◆ Exercise goal
Needed from the data below: every line from the one with "camera: 25 degrees left, 10 degrees up" up to and including the one with "(688, 288) = (699, 251): brown", repeated exactly and with nothing else.

:: Listed entries

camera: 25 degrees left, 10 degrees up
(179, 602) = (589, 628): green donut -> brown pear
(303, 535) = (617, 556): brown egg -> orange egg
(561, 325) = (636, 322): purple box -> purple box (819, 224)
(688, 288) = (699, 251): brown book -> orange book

::::
:: Listed entries

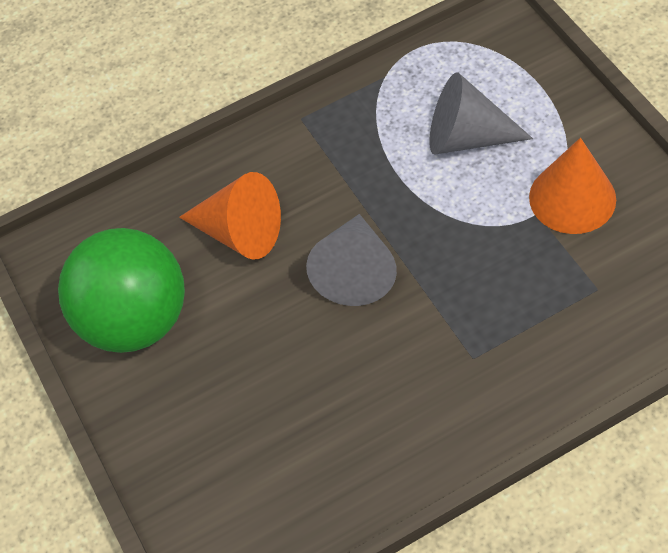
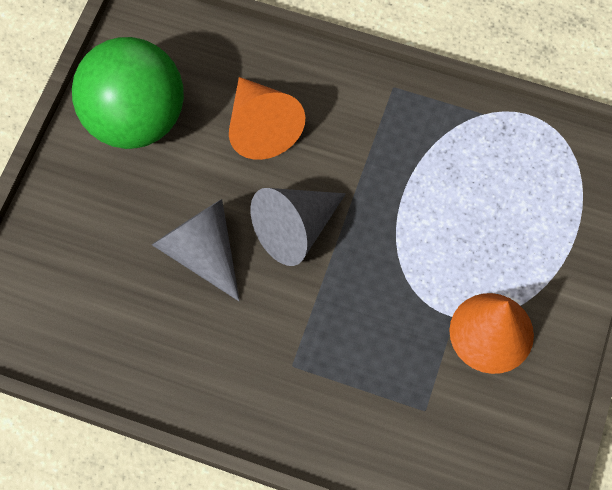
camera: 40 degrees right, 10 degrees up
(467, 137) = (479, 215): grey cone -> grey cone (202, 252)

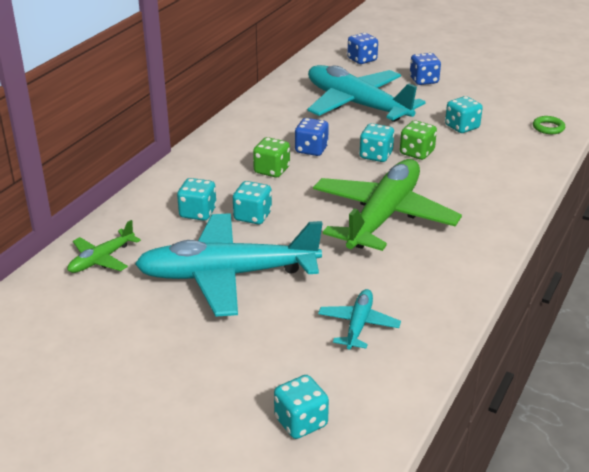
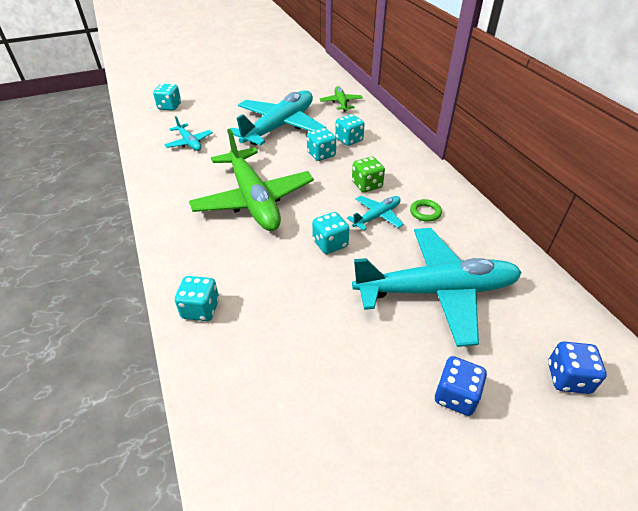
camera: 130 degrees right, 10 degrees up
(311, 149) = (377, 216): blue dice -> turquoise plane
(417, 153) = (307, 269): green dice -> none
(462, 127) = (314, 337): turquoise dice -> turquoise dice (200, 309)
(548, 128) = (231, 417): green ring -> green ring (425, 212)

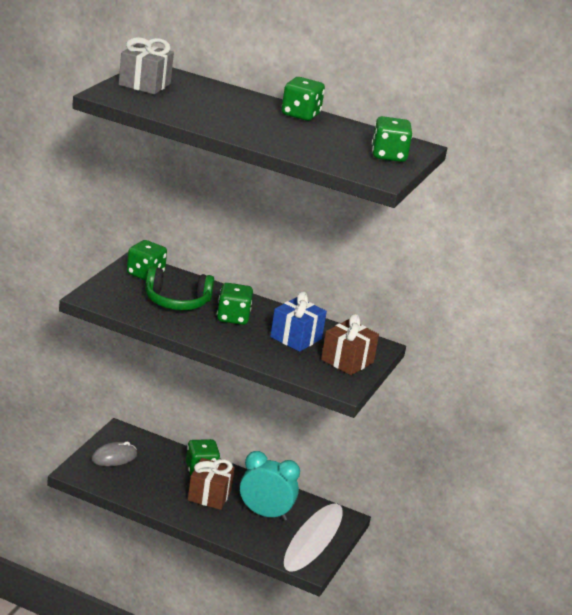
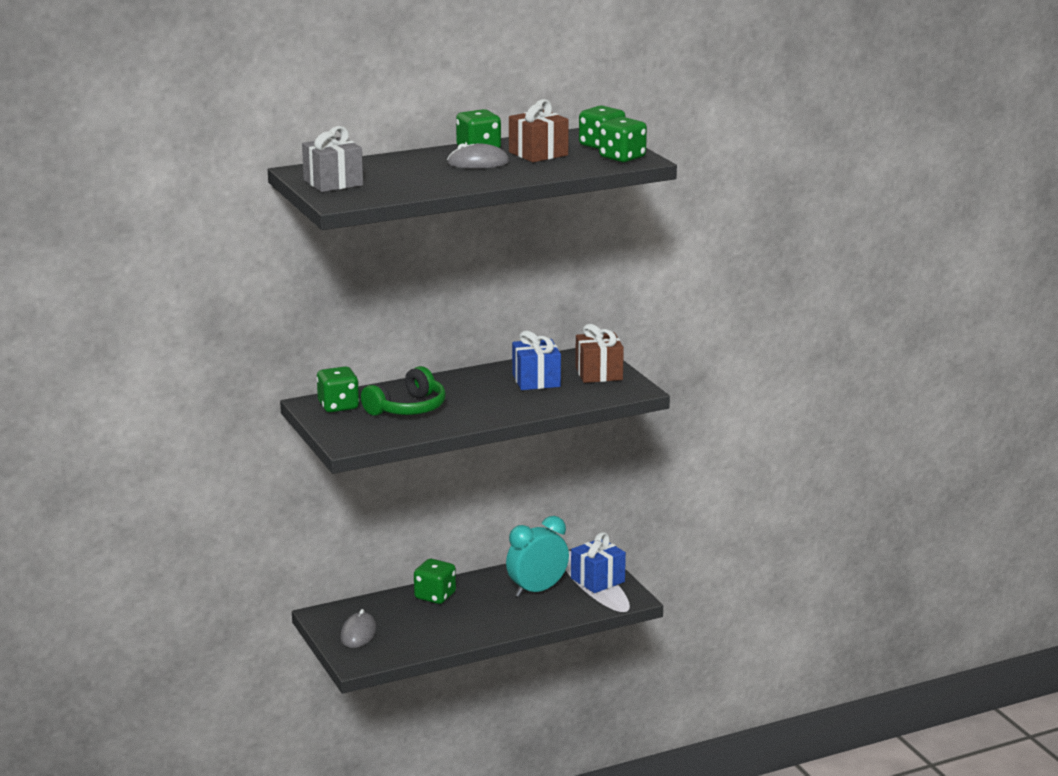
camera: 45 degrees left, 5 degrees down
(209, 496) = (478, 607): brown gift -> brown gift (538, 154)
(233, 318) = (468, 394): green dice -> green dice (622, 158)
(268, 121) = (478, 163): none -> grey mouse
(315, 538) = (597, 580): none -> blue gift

::::
:: Listed entries

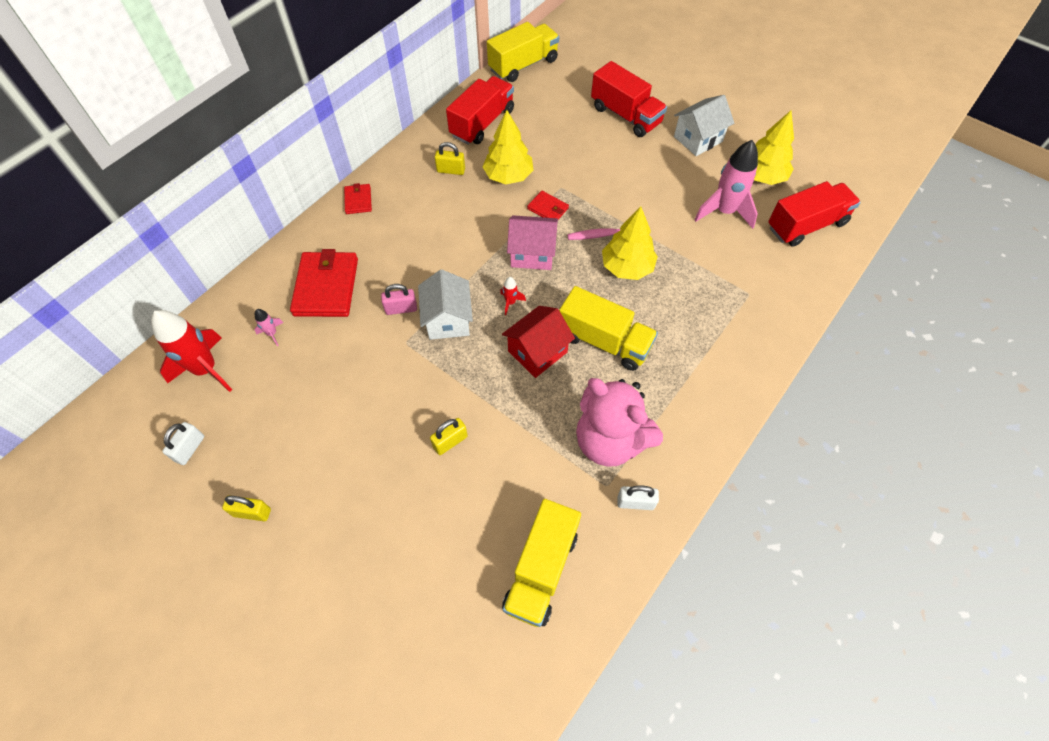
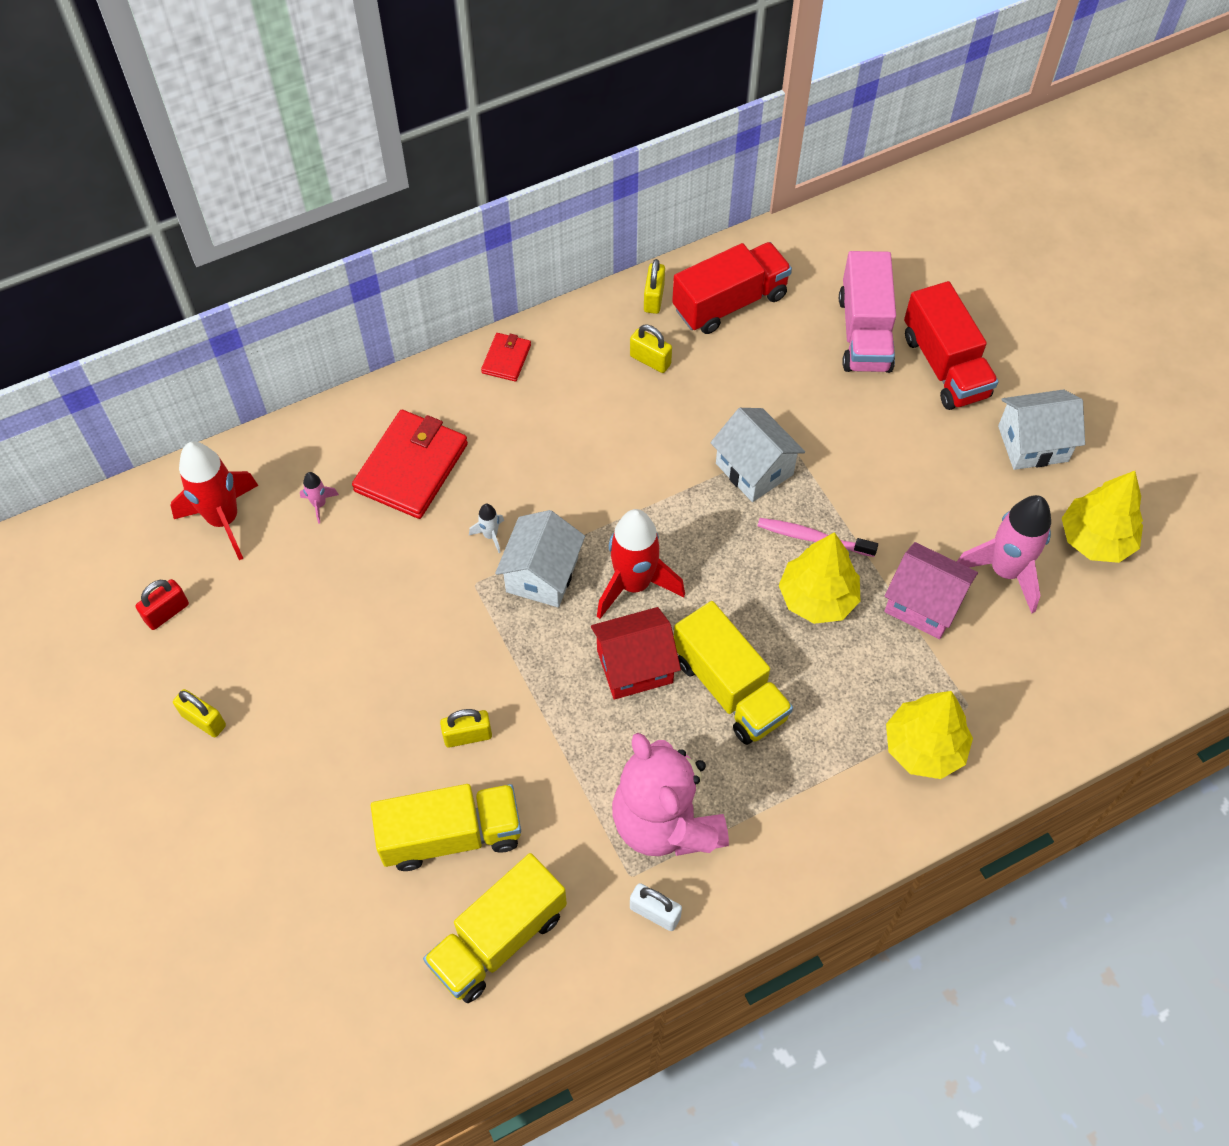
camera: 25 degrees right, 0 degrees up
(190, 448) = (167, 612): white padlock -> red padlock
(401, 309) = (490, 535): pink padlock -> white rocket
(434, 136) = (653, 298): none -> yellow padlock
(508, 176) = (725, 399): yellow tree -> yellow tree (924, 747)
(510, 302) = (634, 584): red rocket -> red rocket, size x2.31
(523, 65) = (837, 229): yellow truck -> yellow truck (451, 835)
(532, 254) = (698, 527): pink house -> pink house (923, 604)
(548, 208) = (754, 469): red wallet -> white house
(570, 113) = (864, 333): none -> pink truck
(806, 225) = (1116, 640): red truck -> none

::::

◆ Response box
camera: 25 degrees left, 10 degrees up
(179, 602) = (589, 628): green donut -> brown pear
(303, 535) = (617, 556): brown egg -> orange egg
(561, 325) = (636, 322): purple box -> purple box (819, 224)
(688, 288) = (699, 251): brown book -> orange book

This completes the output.